Scene comparison data:
= = = =
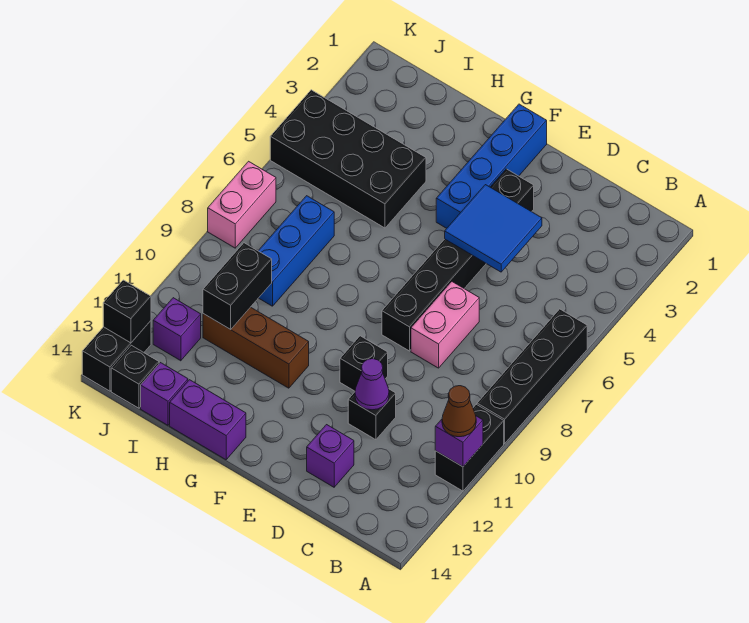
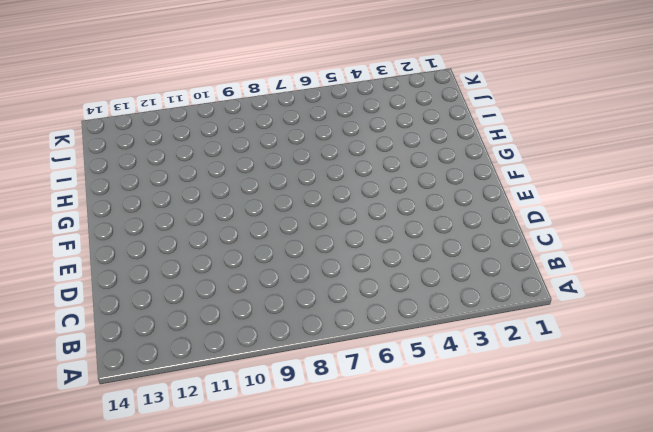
none -> black brick A6:A9 level 1
none -> black brick A10:A11 level 1
none -> pink brick D7:D8 level 1

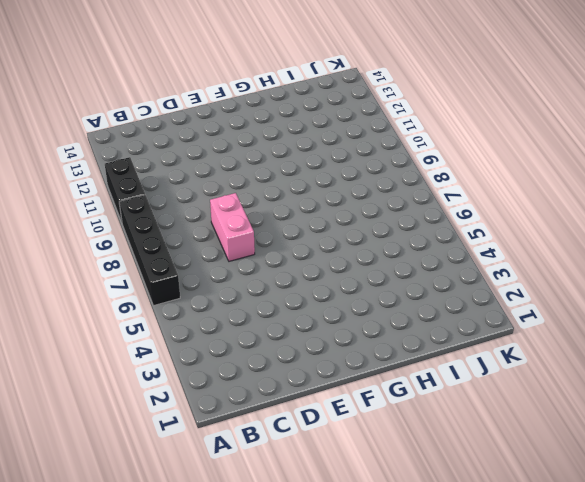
none -> black brick D11 level 1
none -> purple brick D13 level 1
none -> black brick E3:E8 level 1

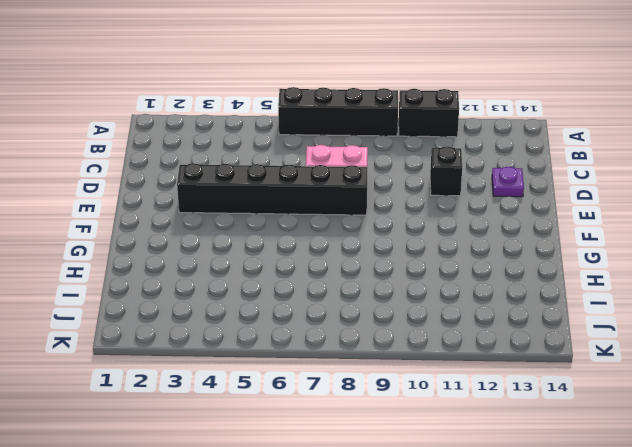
purple plate D13 level 1 -> purple brick D13 level 1
none -> black brick E10 level 1
none -> blue brick F1:F4 level 1
none -> brown brick G11:I11 level 1

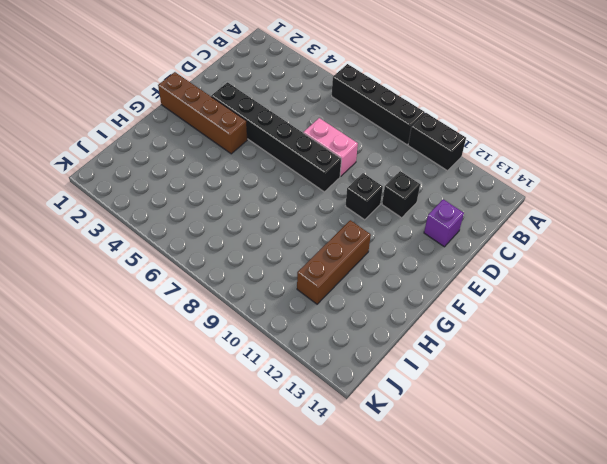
brown brick F1:F4 level 1 -> blue brick F1:F4 level 1
none -> purple brick G14:H14 level 1
none -> black brick H4:K5 level 1
none -> blue brick I7:I9 level 1

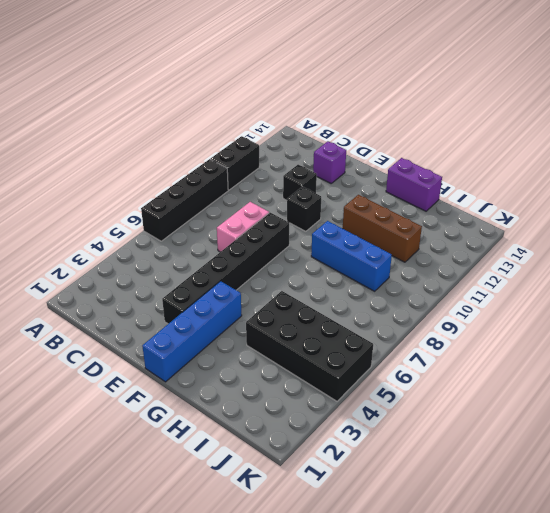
blue brick G9:I9 level 1 -> blue brick I7:I9 level 1
none -> purple brick I14 level 1
none -> purple brick J12 level 1
none -> black brick J14 level 1

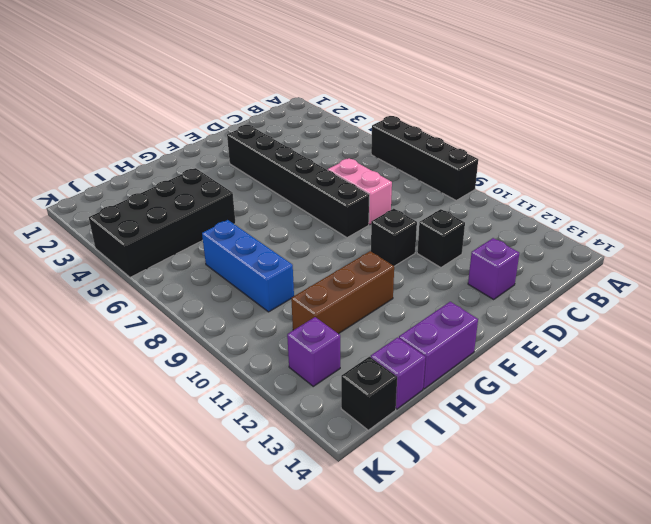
none -> black brick A10:A11 level 1
none -> blue brick F1:F4 level 1
none -> pink brick K7:K8 level 1

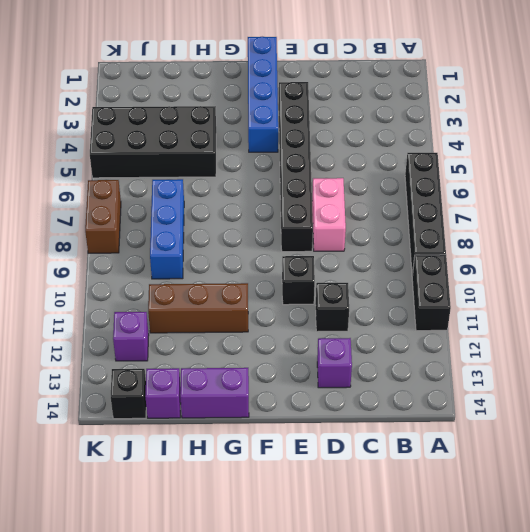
brown brick K7:K8 level 1 -> pink brick K7:K8 level 1
none -> black brick K13:K14 level 1
none -> purple brick A11 level 2
none -> blue tile D4:E5 level 2

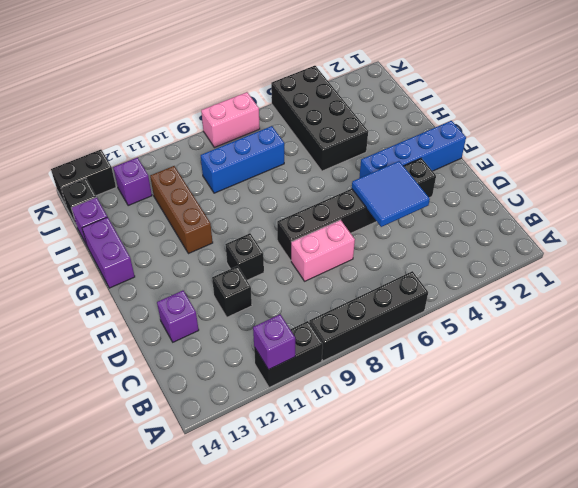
none -> purple cone D11 level 2
none -> black brick I10:I11 level 2
none -> black brick K13 level 2

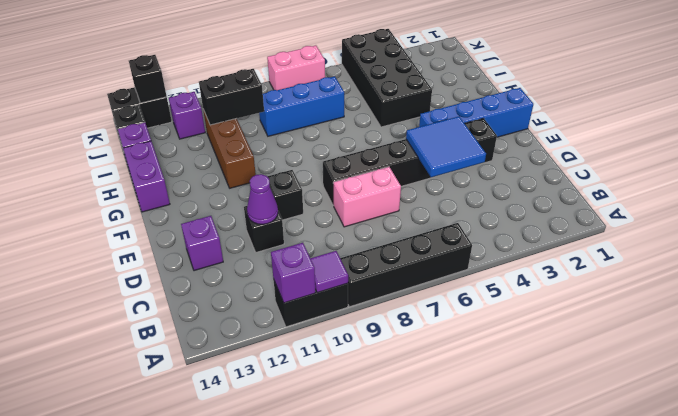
purple tile A10 level 2 -> none
none -> brown cone A11 level 3

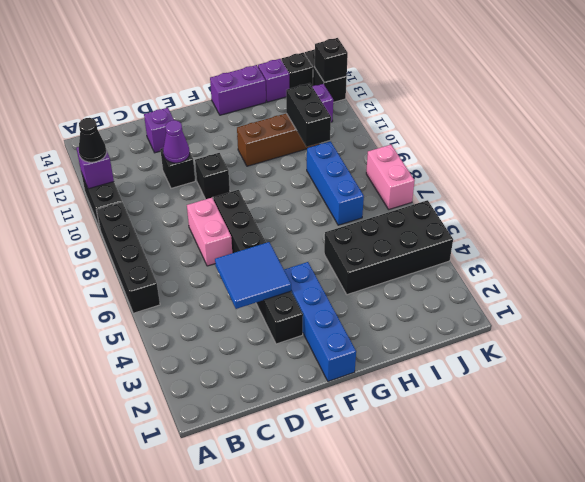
black cone A11 level 3 -> brown cone A11 level 3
= = = =
** Exercise objective **
Each record above should be restated word for word. The pictures should not appear.

** Your response **
none -> black brick A6:A9 level 1
none -> black brick A10:A11 level 1
none -> pink brick D7:D8 level 1

none -> black brick D11 level 1
none -> purple brick D13 level 1
none -> black brick E3:E8 level 1

purple plate D13 level 1 -> purple brick D13 level 1
none -> black brick E10 level 1
none -> blue brick F1:F4 level 1
none -> brown brick G11:I11 level 1

brown brick F1:F4 level 1 -> blue brick F1:F4 level 1
none -> purple brick G14:H14 level 1
none -> black brick H4:K5 level 1
none -> blue brick I7:I9 level 1

blue brick G9:I9 level 1 -> blue brick I7:I9 level 1
none -> purple brick I14 level 1
none -> purple brick J12 level 1
none -> black brick J14 level 1

none -> black brick A10:A11 level 1
none -> blue brick F1:F4 level 1
none -> pink brick K7:K8 level 1

brown brick K7:K8 level 1 -> pink brick K7:K8 level 1
none -> black brick K13:K14 level 1
none -> purple brick A11 level 2
none -> blue tile D4:E5 level 2

none -> purple cone D11 level 2
none -> black brick I10:I11 level 2
none -> black brick K13 level 2

purple tile A10 level 2 -> none
none -> brown cone A11 level 3

black cone A11 level 3 -> brown cone A11 level 3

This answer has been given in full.